▶ [Assigned task]: Leaving out the pictures, copy each record below exactly.

▶ [Dataset content]:
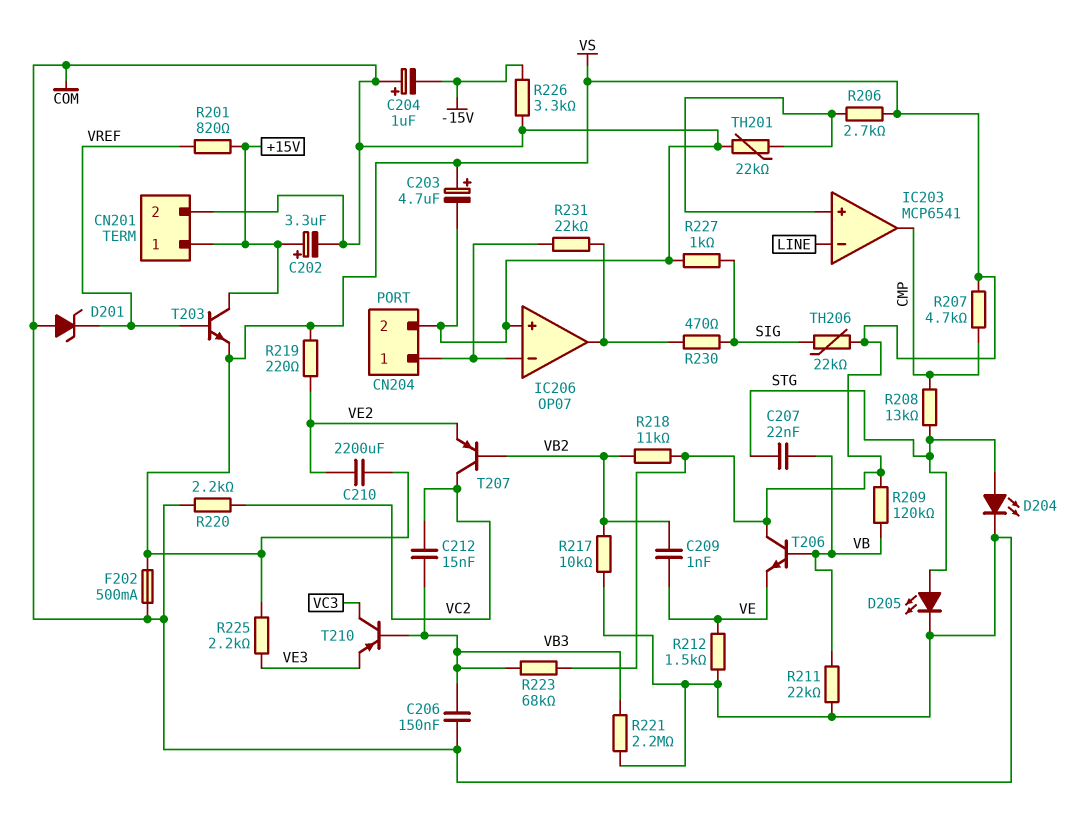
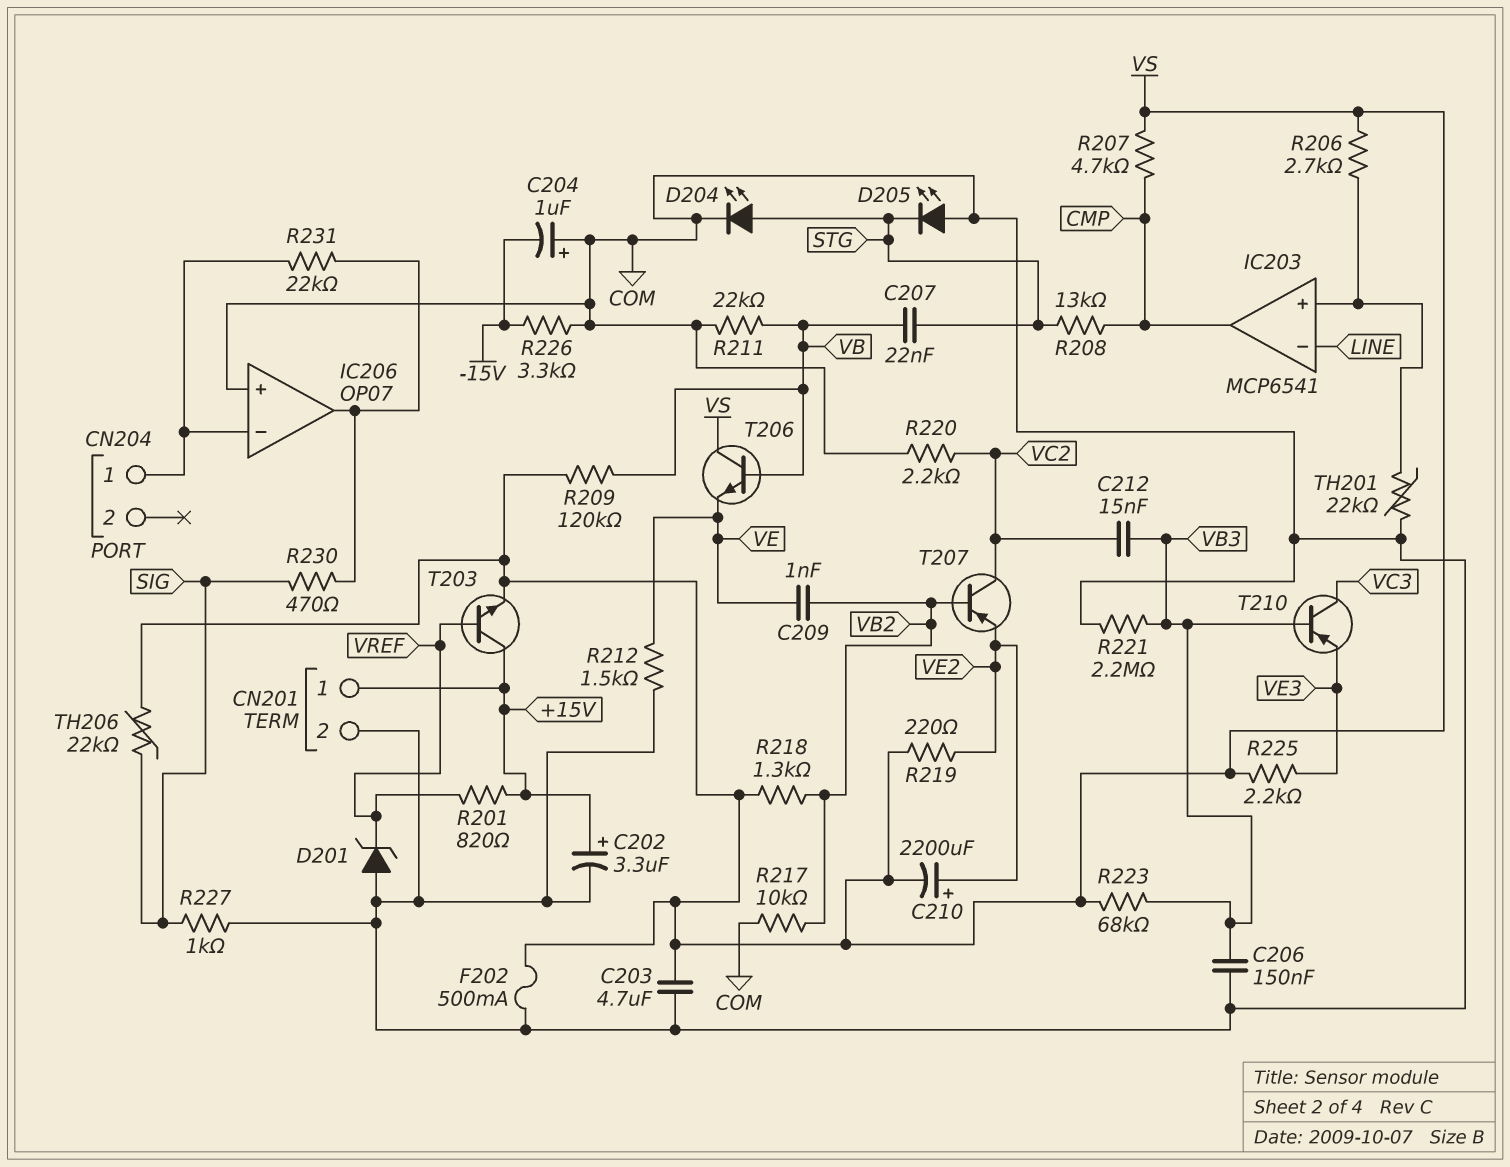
C203: 4.7uF (plus VS, minus COM) -> 4.7uF (COM, VS)
C210: 2200uF (VE2, VS) -> 2200uF (plus VE2, minus VS)
CN204 pin 2: COM -> none
D205: LED (A STG, K COM) -> LED (A COM, K STG)
R218: 11k (VB2, VS) -> 1.3k (VB2, VS)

▶ [Result below]:
C203: 4.7uF (plus VS, minus COM) -> 4.7uF (COM, VS)
C210: 2200uF (VE2, VS) -> 2200uF (plus VE2, minus VS)
CN204 pin 2: COM -> none
D205: LED (A STG, K COM) -> LED (A COM, K STG)
R218: 11k (VB2, VS) -> 1.3k (VB2, VS)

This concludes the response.